** STUDY MATERIAL **
————

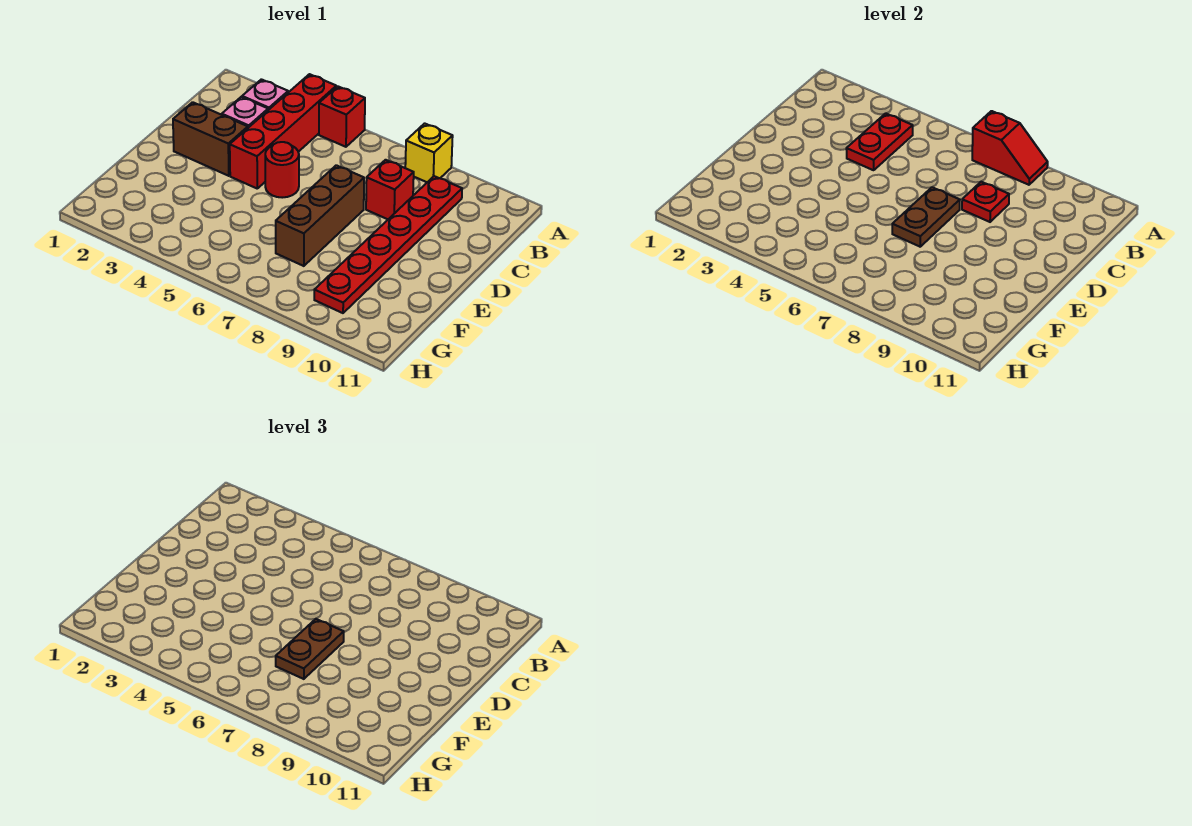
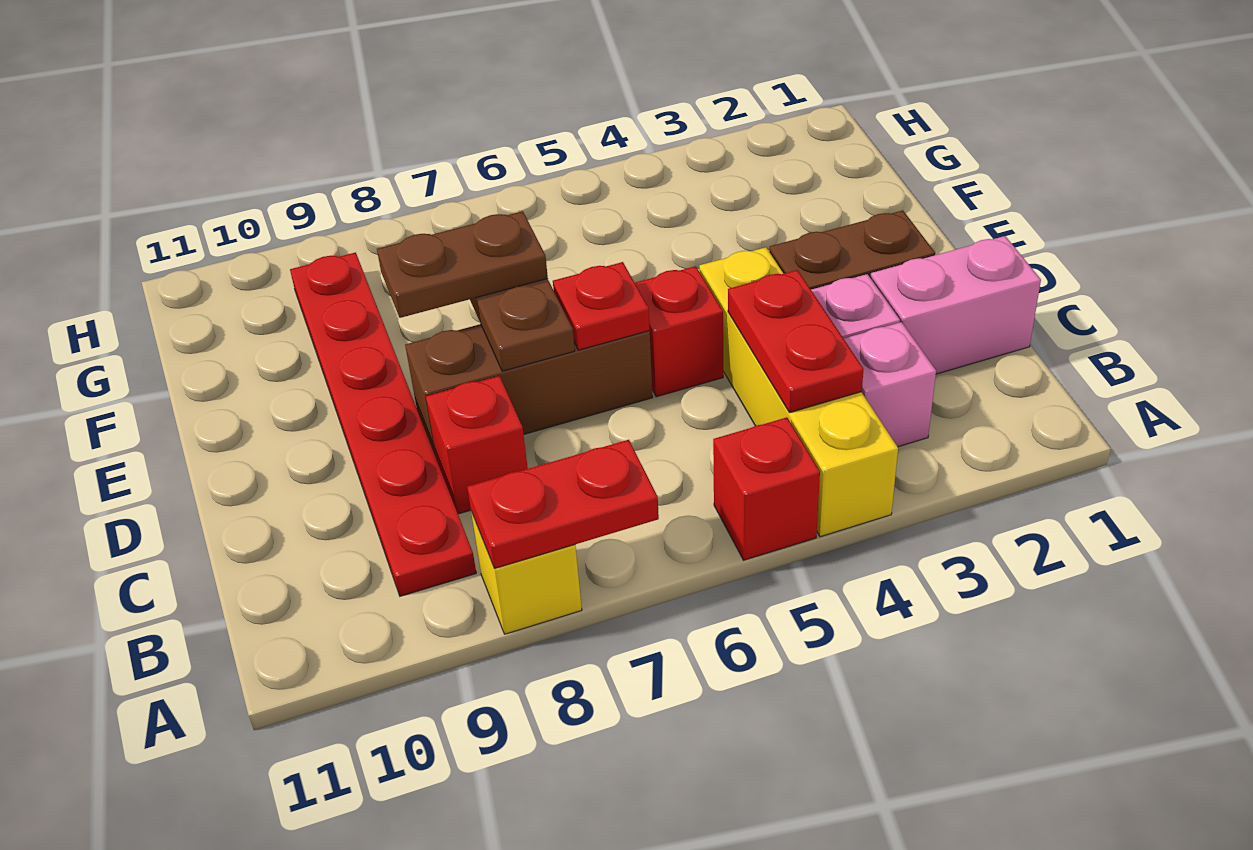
red brick A4:D4 level 1 -> yellow brick A4:D4 level 1
red slope A7:A8 level 2 top 7 -> red plate A7:A8 level 2
none -> pink brick C1:C2 level 1
red plate C8 level 2 -> red plate D6 level 2
red round brick D5 level 1 -> red brick D5 level 1
brown brick D7:F7 level 1 -> brown brick D6:D8 level 1
brown plate E7:F7 level 3 -> brown plate E7:E8 level 3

————

** WHAT YOU HAVE TO DO **
Leaving out any images, restate every record word for word.

** THE COMPLETED TASK **
red brick A4:D4 level 1 -> yellow brick A4:D4 level 1
red slope A7:A8 level 2 top 7 -> red plate A7:A8 level 2
none -> pink brick C1:C2 level 1
red plate C8 level 2 -> red plate D6 level 2
red round brick D5 level 1 -> red brick D5 level 1
brown brick D7:F7 level 1 -> brown brick D6:D8 level 1
brown plate E7:F7 level 3 -> brown plate E7:E8 level 3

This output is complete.